● **PROMPT**
Count the lines in the material below that contain the string "kern". Reply with the number only.

[Extracted data entries]
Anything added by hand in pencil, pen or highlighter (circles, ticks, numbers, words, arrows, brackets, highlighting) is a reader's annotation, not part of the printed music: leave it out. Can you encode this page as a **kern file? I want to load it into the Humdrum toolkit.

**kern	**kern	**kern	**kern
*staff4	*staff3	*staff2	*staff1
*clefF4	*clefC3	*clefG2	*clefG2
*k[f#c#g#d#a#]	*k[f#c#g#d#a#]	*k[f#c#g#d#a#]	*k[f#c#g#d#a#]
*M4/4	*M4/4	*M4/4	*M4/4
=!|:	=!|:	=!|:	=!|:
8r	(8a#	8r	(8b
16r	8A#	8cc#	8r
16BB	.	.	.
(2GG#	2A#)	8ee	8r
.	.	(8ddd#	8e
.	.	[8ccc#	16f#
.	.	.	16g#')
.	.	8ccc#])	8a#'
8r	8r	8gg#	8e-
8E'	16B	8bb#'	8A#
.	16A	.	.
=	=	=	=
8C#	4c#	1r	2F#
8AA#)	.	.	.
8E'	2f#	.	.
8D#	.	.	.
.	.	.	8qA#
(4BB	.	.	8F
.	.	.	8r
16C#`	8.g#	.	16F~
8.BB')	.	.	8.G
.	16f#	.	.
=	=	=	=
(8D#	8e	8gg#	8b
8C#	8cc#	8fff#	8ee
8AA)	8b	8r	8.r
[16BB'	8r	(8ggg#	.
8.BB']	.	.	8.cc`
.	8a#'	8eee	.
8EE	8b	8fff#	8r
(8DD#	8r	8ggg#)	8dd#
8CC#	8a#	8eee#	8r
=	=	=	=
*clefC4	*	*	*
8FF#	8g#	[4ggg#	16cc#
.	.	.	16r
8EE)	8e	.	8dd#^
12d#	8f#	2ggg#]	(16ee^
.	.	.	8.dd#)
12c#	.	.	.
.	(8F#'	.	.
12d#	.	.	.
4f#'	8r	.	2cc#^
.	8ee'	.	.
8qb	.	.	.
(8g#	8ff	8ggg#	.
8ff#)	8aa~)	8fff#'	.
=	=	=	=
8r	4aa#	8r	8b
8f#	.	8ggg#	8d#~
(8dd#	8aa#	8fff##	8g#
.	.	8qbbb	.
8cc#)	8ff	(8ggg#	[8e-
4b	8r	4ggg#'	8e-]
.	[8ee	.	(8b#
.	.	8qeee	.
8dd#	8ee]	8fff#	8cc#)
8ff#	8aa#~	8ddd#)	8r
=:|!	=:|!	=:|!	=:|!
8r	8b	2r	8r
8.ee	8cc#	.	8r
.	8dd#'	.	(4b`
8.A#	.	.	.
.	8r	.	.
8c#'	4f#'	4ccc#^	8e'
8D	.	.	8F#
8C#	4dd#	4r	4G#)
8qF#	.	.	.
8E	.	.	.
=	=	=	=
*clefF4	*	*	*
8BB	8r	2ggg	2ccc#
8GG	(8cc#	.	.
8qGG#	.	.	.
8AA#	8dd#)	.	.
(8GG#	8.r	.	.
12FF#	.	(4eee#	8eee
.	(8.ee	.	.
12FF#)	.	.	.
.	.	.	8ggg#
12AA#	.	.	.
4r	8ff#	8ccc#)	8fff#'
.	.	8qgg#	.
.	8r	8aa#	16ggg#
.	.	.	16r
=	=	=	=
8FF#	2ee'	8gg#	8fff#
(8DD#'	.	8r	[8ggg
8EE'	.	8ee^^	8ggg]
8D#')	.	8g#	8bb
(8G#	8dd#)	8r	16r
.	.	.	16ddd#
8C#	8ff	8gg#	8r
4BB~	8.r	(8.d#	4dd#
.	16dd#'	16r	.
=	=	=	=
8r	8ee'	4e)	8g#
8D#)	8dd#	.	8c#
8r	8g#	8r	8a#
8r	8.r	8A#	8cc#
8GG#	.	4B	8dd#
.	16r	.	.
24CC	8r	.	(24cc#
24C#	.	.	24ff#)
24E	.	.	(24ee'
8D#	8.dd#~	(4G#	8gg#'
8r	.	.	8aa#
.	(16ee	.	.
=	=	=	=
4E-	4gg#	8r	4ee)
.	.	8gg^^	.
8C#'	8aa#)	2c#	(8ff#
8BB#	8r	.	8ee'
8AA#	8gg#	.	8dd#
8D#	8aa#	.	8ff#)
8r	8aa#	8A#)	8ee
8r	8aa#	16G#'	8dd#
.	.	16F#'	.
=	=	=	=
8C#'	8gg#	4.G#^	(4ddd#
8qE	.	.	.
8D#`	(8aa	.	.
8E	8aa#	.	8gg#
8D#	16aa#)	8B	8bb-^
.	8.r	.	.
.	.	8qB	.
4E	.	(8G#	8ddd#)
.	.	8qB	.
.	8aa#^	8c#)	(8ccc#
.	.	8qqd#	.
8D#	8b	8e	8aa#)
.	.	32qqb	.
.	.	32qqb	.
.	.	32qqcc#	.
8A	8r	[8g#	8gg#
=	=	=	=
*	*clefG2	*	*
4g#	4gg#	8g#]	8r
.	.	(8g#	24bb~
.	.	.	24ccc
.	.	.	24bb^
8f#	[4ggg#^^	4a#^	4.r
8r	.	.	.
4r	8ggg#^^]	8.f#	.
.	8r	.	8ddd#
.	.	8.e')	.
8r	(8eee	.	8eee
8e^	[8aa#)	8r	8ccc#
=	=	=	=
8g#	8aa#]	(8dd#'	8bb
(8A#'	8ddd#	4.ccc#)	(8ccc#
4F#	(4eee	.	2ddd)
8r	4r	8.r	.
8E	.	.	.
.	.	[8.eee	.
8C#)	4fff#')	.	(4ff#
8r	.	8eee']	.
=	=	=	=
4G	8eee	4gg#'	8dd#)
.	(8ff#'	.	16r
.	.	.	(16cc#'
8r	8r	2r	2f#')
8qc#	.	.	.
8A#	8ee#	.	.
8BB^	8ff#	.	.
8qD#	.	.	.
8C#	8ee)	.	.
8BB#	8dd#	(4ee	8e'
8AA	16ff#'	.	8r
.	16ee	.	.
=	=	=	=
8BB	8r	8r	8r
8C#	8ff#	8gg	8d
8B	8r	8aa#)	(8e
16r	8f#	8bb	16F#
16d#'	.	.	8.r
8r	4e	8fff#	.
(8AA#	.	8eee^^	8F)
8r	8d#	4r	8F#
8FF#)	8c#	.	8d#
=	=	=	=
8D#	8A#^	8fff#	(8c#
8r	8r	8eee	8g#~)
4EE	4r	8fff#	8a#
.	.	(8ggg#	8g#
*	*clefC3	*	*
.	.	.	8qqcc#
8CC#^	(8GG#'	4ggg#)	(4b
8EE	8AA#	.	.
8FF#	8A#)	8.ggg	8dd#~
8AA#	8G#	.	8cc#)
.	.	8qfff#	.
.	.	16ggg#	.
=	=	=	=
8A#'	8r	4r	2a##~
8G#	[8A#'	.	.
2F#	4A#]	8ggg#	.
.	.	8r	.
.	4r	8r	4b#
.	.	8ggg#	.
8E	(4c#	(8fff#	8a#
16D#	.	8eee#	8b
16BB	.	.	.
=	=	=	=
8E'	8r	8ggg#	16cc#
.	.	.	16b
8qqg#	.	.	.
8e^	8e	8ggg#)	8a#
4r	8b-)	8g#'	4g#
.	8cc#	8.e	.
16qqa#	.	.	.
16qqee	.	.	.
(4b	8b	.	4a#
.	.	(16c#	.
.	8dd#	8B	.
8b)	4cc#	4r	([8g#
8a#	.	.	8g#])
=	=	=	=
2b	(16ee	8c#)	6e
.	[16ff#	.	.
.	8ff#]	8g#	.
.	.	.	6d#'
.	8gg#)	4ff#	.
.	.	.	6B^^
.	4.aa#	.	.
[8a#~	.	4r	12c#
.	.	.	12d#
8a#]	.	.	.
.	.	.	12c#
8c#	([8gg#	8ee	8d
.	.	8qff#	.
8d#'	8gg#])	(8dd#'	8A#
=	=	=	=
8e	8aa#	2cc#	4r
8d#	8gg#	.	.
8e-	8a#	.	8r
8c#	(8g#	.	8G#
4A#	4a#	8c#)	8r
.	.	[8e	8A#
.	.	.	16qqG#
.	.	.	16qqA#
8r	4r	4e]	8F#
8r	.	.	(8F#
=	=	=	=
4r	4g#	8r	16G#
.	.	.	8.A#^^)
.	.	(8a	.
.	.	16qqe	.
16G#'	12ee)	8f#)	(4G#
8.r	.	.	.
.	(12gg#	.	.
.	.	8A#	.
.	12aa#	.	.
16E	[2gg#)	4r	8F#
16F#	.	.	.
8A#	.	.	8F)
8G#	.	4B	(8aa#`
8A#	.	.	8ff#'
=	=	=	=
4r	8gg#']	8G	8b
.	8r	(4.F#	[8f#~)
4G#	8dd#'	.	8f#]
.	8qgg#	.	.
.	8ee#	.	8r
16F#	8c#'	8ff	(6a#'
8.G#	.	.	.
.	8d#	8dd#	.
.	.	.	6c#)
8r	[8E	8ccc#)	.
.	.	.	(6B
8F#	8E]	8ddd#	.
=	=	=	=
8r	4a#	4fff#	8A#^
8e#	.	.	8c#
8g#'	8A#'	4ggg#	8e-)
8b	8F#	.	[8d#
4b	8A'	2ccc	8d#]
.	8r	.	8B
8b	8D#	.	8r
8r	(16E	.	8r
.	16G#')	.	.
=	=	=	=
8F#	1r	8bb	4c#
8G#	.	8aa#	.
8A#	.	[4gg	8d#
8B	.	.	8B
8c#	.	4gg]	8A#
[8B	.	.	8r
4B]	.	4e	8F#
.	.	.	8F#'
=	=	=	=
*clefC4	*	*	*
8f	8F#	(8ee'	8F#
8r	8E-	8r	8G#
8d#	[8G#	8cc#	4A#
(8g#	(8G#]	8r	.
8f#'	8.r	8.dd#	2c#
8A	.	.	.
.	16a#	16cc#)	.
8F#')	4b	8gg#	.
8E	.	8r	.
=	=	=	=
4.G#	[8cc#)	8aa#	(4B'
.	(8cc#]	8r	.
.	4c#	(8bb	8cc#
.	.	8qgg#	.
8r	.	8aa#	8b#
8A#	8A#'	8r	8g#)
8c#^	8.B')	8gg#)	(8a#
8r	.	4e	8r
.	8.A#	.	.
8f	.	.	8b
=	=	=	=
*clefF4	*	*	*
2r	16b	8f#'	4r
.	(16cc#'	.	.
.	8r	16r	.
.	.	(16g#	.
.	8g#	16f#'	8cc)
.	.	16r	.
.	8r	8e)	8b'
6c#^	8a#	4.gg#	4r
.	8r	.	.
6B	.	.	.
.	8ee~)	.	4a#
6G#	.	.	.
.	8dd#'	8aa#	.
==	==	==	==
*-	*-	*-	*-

● **EXERCISE SOLUTION**
2